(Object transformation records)

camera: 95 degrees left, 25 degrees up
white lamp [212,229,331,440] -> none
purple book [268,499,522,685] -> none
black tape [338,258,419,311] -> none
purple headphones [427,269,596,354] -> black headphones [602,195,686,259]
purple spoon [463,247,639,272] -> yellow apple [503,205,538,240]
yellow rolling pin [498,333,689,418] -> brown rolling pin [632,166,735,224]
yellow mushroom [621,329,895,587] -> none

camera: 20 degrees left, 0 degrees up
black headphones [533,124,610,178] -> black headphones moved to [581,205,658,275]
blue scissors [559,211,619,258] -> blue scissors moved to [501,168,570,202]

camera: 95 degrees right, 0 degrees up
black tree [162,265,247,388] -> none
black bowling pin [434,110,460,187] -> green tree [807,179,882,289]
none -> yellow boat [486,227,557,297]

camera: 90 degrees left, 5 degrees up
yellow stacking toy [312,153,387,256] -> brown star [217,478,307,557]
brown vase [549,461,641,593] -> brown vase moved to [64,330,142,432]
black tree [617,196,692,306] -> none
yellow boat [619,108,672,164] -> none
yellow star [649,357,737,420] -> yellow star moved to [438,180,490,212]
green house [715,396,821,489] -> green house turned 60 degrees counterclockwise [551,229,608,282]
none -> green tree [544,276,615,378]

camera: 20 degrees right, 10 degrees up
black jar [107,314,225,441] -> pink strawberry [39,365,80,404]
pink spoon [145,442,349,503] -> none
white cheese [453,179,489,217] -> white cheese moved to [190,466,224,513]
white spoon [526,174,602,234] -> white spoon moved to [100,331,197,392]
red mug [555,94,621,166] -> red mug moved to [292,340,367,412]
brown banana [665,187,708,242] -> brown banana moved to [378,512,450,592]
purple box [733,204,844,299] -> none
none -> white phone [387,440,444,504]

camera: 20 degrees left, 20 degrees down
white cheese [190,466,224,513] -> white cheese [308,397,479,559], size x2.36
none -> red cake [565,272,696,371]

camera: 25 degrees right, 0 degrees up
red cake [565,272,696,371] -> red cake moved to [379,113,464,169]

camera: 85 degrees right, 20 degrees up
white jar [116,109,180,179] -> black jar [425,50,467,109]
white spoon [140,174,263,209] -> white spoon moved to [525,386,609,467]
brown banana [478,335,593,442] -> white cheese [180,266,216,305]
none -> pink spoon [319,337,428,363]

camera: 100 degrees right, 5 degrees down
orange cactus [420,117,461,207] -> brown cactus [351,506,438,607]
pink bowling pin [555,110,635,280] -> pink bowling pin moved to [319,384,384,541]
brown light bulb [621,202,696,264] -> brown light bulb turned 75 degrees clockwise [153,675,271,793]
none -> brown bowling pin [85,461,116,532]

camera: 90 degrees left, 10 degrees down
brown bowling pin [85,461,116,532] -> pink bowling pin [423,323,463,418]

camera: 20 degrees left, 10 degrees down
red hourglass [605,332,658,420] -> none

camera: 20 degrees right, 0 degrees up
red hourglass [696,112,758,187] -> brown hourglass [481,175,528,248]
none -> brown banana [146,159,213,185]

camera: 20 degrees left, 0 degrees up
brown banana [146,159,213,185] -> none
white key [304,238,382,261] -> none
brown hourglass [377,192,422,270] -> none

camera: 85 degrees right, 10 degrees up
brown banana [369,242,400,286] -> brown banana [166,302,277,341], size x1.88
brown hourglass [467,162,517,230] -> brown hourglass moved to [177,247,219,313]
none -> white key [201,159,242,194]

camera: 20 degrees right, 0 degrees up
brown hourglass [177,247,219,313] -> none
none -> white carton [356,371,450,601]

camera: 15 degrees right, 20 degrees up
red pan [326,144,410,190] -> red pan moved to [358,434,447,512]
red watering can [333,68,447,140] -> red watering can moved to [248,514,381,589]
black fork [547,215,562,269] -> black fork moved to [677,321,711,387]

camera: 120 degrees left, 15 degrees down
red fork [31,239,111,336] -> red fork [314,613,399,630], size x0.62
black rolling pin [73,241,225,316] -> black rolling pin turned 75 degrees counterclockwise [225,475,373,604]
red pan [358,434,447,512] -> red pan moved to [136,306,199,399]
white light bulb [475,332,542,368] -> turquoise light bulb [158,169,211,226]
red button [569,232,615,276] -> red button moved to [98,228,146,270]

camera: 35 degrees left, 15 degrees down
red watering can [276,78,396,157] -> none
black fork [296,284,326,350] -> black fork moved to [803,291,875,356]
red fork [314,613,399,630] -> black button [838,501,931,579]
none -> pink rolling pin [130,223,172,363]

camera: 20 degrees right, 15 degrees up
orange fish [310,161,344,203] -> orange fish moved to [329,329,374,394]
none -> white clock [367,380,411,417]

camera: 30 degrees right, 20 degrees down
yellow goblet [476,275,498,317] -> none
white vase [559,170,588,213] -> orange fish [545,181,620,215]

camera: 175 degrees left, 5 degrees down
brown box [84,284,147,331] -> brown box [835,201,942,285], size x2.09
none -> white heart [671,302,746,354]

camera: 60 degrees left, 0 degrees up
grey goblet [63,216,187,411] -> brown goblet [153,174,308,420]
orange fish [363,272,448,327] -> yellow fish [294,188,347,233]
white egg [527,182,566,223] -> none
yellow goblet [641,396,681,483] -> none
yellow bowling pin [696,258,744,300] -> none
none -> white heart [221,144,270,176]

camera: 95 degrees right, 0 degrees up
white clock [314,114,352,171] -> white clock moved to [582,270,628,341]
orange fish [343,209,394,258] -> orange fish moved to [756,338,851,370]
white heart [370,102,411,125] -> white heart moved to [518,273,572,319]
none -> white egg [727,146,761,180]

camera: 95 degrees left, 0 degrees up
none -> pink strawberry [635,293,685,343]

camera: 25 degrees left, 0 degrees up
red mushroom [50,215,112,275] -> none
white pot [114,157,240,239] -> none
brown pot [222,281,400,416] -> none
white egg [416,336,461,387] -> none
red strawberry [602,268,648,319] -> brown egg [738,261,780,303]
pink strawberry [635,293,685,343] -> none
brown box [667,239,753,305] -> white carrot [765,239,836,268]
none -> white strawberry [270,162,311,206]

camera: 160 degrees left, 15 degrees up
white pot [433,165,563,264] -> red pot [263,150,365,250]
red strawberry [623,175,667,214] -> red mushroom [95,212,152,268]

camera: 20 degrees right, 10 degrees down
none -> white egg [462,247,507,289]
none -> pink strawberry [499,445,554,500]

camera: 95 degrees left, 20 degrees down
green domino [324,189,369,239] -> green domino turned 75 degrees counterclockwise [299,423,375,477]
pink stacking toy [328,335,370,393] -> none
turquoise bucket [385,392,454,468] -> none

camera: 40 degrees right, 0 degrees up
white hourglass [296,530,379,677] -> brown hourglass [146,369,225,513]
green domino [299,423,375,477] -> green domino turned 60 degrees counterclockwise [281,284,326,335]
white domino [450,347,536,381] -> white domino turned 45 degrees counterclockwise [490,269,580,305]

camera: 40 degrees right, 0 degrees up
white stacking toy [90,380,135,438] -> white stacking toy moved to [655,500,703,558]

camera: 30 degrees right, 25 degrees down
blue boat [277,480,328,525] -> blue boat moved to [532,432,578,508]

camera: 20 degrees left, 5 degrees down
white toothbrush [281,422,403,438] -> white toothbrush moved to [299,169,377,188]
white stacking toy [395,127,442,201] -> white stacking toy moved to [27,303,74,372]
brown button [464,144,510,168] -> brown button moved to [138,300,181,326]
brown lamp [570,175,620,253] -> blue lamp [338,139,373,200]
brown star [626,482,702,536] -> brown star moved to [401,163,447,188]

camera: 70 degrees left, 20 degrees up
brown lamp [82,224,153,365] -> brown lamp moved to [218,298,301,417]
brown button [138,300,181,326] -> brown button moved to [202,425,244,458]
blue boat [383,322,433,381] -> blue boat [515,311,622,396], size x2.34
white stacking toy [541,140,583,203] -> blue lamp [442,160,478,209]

• Requirement: May I have the entries returned exactly, with every line in place?

• Problem solution:
camera: 95 degrees left, 25 degrees up
white lamp [212,229,331,440] -> none
purple book [268,499,522,685] -> none
black tape [338,258,419,311] -> none
purple headphones [427,269,596,354] -> black headphones [602,195,686,259]
purple spoon [463,247,639,272] -> yellow apple [503,205,538,240]
yellow rolling pin [498,333,689,418] -> brown rolling pin [632,166,735,224]
yellow mushroom [621,329,895,587] -> none

camera: 20 degrees left, 0 degrees up
black headphones [533,124,610,178] -> black headphones moved to [581,205,658,275]
blue scissors [559,211,619,258] -> blue scissors moved to [501,168,570,202]

camera: 95 degrees right, 0 degrees up
black tree [162,265,247,388] -> none
black bowling pin [434,110,460,187] -> green tree [807,179,882,289]
none -> yellow boat [486,227,557,297]

camera: 90 degrees left, 5 degrees up
yellow stacking toy [312,153,387,256] -> brown star [217,478,307,557]
brown vase [549,461,641,593] -> brown vase moved to [64,330,142,432]
black tree [617,196,692,306] -> none
yellow boat [619,108,672,164] -> none
yellow star [649,357,737,420] -> yellow star moved to [438,180,490,212]
green house [715,396,821,489] -> green house turned 60 degrees counterclockwise [551,229,608,282]
none -> green tree [544,276,615,378]

camera: 20 degrees right, 10 degrees up
black jar [107,314,225,441] -> pink strawberry [39,365,80,404]
pink spoon [145,442,349,503] -> none
white cheese [453,179,489,217] -> white cheese moved to [190,466,224,513]
white spoon [526,174,602,234] -> white spoon moved to [100,331,197,392]
red mug [555,94,621,166] -> red mug moved to [292,340,367,412]
brown banana [665,187,708,242] -> brown banana moved to [378,512,450,592]
purple box [733,204,844,299] -> none
none -> white phone [387,440,444,504]

camera: 20 degrees left, 20 degrees down
white cheese [190,466,224,513] -> white cheese [308,397,479,559], size x2.36
none -> red cake [565,272,696,371]

camera: 25 degrees right, 0 degrees up
red cake [565,272,696,371] -> red cake moved to [379,113,464,169]

camera: 85 degrees right, 20 degrees up
white jar [116,109,180,179] -> black jar [425,50,467,109]
white spoon [140,174,263,209] -> white spoon moved to [525,386,609,467]
brown banana [478,335,593,442] -> white cheese [180,266,216,305]
none -> pink spoon [319,337,428,363]

camera: 100 degrees right, 5 degrees down
orange cactus [420,117,461,207] -> brown cactus [351,506,438,607]
pink bowling pin [555,110,635,280] -> pink bowling pin moved to [319,384,384,541]
brown light bulb [621,202,696,264] -> brown light bulb turned 75 degrees clockwise [153,675,271,793]
none -> brown bowling pin [85,461,116,532]

camera: 90 degrees left, 10 degrees down
brown bowling pin [85,461,116,532] -> pink bowling pin [423,323,463,418]

camera: 20 degrees left, 10 degrees down
red hourglass [605,332,658,420] -> none

camera: 20 degrees right, 0 degrees up
red hourglass [696,112,758,187] -> brown hourglass [481,175,528,248]
none -> brown banana [146,159,213,185]

camera: 20 degrees left, 0 degrees up
brown banana [146,159,213,185] -> none
white key [304,238,382,261] -> none
brown hourglass [377,192,422,270] -> none

camera: 85 degrees right, 10 degrees up
brown banana [369,242,400,286] -> brown banana [166,302,277,341], size x1.88
brown hourglass [467,162,517,230] -> brown hourglass moved to [177,247,219,313]
none -> white key [201,159,242,194]

camera: 20 degrees right, 0 degrees up
brown hourglass [177,247,219,313] -> none
none -> white carton [356,371,450,601]

camera: 15 degrees right, 20 degrees up
red pan [326,144,410,190] -> red pan moved to [358,434,447,512]
red watering can [333,68,447,140] -> red watering can moved to [248,514,381,589]
black fork [547,215,562,269] -> black fork moved to [677,321,711,387]

camera: 120 degrees left, 15 degrees down
red fork [31,239,111,336] -> red fork [314,613,399,630], size x0.62
black rolling pin [73,241,225,316] -> black rolling pin turned 75 degrees counterclockwise [225,475,373,604]
red pan [358,434,447,512] -> red pan moved to [136,306,199,399]
white light bulb [475,332,542,368] -> turquoise light bulb [158,169,211,226]
red button [569,232,615,276] -> red button moved to [98,228,146,270]

camera: 35 degrees left, 15 degrees down
red watering can [276,78,396,157] -> none
black fork [296,284,326,350] -> black fork moved to [803,291,875,356]
red fork [314,613,399,630] -> black button [838,501,931,579]
none -> pink rolling pin [130,223,172,363]

camera: 20 degrees right, 15 degrees up
orange fish [310,161,344,203] -> orange fish moved to [329,329,374,394]
none -> white clock [367,380,411,417]

camera: 30 degrees right, 20 degrees down
yellow goblet [476,275,498,317] -> none
white vase [559,170,588,213] -> orange fish [545,181,620,215]

camera: 175 degrees left, 5 degrees down
brown box [84,284,147,331] -> brown box [835,201,942,285], size x2.09
none -> white heart [671,302,746,354]

camera: 60 degrees left, 0 degrees up
grey goblet [63,216,187,411] -> brown goblet [153,174,308,420]
orange fish [363,272,448,327] -> yellow fish [294,188,347,233]
white egg [527,182,566,223] -> none
yellow goblet [641,396,681,483] -> none
yellow bowling pin [696,258,744,300] -> none
none -> white heart [221,144,270,176]

camera: 95 degrees right, 0 degrees up
white clock [314,114,352,171] -> white clock moved to [582,270,628,341]
orange fish [343,209,394,258] -> orange fish moved to [756,338,851,370]
white heart [370,102,411,125] -> white heart moved to [518,273,572,319]
none -> white egg [727,146,761,180]

camera: 95 degrees left, 0 degrees up
none -> pink strawberry [635,293,685,343]

camera: 25 degrees left, 0 degrees up
red mushroom [50,215,112,275] -> none
white pot [114,157,240,239] -> none
brown pot [222,281,400,416] -> none
white egg [416,336,461,387] -> none
red strawberry [602,268,648,319] -> brown egg [738,261,780,303]
pink strawberry [635,293,685,343] -> none
brown box [667,239,753,305] -> white carrot [765,239,836,268]
none -> white strawberry [270,162,311,206]

camera: 160 degrees left, 15 degrees up
white pot [433,165,563,264] -> red pot [263,150,365,250]
red strawberry [623,175,667,214] -> red mushroom [95,212,152,268]

camera: 20 degrees right, 10 degrees down
none -> white egg [462,247,507,289]
none -> pink strawberry [499,445,554,500]

camera: 95 degrees left, 20 degrees down
green domino [324,189,369,239] -> green domino turned 75 degrees counterclockwise [299,423,375,477]
pink stacking toy [328,335,370,393] -> none
turquoise bucket [385,392,454,468] -> none

camera: 40 degrees right, 0 degrees up
white hourglass [296,530,379,677] -> brown hourglass [146,369,225,513]
green domino [299,423,375,477] -> green domino turned 60 degrees counterclockwise [281,284,326,335]
white domino [450,347,536,381] -> white domino turned 45 degrees counterclockwise [490,269,580,305]

camera: 40 degrees right, 0 degrees up
white stacking toy [90,380,135,438] -> white stacking toy moved to [655,500,703,558]

camera: 30 degrees right, 25 degrees down
blue boat [277,480,328,525] -> blue boat moved to [532,432,578,508]

camera: 20 degrees left, 5 degrees down
white toothbrush [281,422,403,438] -> white toothbrush moved to [299,169,377,188]
white stacking toy [395,127,442,201] -> white stacking toy moved to [27,303,74,372]
brown button [464,144,510,168] -> brown button moved to [138,300,181,326]
brown lamp [570,175,620,253] -> blue lamp [338,139,373,200]
brown star [626,482,702,536] -> brown star moved to [401,163,447,188]

camera: 70 degrees left, 20 degrees up
brown lamp [82,224,153,365] -> brown lamp moved to [218,298,301,417]
brown button [138,300,181,326] -> brown button moved to [202,425,244,458]
blue boat [383,322,433,381] -> blue boat [515,311,622,396], size x2.34
white stacking toy [541,140,583,203] -> blue lamp [442,160,478,209]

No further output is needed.